* BEGIN DATASET *

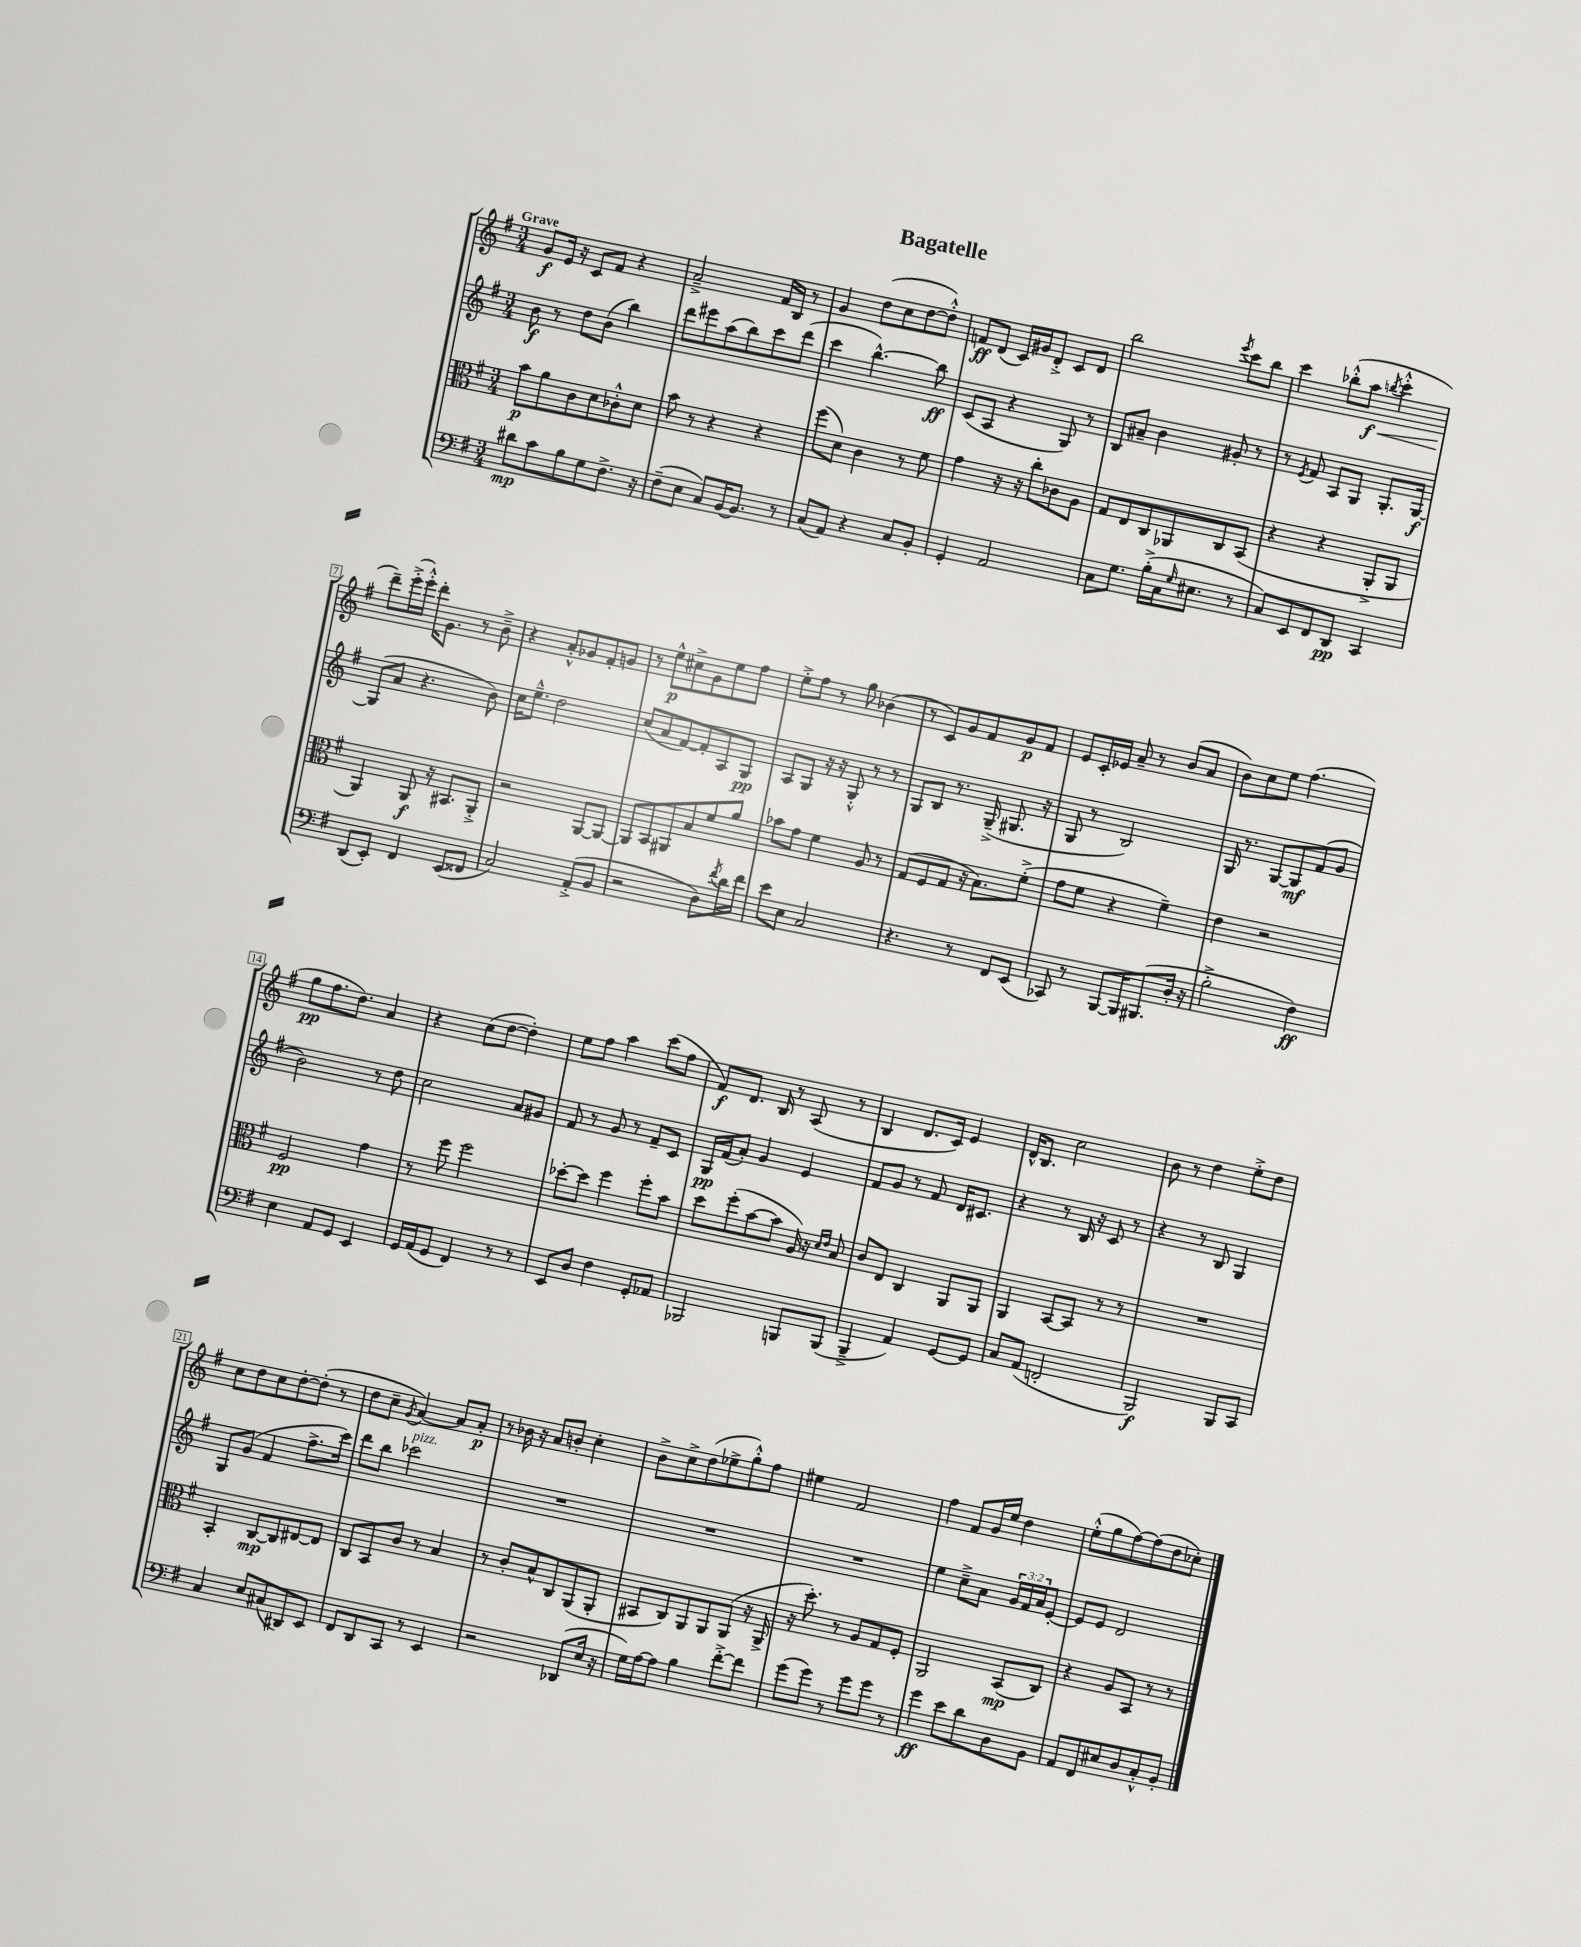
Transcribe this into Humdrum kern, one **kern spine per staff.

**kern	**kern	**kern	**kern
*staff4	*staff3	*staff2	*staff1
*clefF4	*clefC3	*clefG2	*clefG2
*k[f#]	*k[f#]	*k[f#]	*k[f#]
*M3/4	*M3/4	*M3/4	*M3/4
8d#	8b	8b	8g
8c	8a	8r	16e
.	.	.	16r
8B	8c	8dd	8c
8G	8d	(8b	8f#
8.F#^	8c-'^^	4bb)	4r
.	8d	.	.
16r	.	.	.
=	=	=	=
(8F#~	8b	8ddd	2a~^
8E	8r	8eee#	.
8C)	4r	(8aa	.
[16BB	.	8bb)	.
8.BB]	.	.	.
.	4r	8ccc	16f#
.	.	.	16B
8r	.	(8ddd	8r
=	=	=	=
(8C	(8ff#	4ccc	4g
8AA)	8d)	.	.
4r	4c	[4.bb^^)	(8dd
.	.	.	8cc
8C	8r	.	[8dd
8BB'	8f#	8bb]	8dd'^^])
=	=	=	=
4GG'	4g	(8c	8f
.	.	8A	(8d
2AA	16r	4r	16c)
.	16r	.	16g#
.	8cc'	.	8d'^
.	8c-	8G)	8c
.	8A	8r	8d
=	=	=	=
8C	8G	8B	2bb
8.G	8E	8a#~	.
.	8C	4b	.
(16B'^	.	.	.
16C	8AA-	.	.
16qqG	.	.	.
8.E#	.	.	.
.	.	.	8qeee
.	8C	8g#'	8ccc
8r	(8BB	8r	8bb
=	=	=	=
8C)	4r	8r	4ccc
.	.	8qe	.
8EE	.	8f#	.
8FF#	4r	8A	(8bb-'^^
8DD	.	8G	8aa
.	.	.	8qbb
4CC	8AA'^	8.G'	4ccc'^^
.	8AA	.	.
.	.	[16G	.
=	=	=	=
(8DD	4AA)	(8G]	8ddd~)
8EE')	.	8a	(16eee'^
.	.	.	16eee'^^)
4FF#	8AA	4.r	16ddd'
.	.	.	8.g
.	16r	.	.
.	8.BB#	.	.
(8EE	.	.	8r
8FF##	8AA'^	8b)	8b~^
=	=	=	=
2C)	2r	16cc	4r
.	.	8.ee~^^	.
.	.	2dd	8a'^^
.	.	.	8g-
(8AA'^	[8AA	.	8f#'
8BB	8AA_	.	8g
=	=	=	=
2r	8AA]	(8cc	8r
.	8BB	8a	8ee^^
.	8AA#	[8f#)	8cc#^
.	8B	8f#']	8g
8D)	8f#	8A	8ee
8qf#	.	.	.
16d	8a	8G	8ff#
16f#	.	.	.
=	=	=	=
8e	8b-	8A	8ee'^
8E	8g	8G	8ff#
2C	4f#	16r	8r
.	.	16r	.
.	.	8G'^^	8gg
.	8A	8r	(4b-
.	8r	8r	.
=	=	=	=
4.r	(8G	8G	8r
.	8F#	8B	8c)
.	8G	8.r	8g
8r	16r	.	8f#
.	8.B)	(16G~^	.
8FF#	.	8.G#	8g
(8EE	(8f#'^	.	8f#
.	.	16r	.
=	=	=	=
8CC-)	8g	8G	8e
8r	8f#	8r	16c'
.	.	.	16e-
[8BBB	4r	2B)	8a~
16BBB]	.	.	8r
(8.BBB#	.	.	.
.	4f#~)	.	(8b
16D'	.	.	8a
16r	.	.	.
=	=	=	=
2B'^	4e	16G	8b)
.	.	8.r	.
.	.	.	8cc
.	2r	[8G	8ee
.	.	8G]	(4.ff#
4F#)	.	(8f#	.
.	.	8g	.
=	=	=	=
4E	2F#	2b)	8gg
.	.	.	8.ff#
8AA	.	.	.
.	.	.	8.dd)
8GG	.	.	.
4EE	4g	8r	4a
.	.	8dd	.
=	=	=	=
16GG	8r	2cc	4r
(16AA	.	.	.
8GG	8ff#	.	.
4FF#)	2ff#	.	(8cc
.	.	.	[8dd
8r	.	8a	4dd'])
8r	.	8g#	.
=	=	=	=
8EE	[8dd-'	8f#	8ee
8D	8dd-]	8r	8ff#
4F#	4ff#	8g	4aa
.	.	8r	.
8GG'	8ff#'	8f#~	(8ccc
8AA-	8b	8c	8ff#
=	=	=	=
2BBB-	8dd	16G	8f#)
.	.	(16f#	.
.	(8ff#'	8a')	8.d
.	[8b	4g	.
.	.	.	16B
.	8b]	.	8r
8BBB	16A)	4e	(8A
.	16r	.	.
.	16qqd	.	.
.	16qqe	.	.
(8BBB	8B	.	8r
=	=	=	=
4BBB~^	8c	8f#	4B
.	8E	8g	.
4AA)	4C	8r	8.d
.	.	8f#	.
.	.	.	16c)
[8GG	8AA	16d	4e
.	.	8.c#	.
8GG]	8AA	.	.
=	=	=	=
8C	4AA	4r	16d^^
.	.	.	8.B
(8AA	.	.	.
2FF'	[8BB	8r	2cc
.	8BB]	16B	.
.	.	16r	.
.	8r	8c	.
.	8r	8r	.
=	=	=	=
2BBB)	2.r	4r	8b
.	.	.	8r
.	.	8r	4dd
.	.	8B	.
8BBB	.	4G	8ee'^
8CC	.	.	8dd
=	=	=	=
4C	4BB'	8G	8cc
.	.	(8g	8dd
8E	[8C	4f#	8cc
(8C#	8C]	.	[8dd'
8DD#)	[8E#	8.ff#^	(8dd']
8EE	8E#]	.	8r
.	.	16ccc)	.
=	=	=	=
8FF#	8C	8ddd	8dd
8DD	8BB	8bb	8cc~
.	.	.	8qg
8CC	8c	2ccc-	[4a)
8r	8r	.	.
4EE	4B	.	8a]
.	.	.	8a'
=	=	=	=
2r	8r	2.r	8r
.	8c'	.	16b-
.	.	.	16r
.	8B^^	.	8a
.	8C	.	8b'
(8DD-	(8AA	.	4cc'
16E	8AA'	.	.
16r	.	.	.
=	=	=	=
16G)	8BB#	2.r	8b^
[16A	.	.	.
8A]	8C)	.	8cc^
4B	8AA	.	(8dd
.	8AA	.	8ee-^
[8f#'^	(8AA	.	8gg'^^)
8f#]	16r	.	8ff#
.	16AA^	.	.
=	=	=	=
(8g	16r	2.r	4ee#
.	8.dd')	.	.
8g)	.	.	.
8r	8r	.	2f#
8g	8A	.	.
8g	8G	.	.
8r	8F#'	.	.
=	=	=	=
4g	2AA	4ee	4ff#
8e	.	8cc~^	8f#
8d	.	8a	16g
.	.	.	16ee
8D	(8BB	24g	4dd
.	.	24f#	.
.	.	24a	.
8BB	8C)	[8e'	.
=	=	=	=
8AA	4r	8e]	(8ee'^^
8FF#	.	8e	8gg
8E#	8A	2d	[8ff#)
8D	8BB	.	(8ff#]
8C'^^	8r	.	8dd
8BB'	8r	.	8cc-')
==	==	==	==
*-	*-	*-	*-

* END DATASET *

• GIVEN INSTRUCTION: Which lines in the data above contain the string "kern"? Report each of them in full.

• WRITTEN RESPONSE:
Transcribe this into Humdrum kern, one **kern spine per staff.
**kern	**kern	**kern	**kern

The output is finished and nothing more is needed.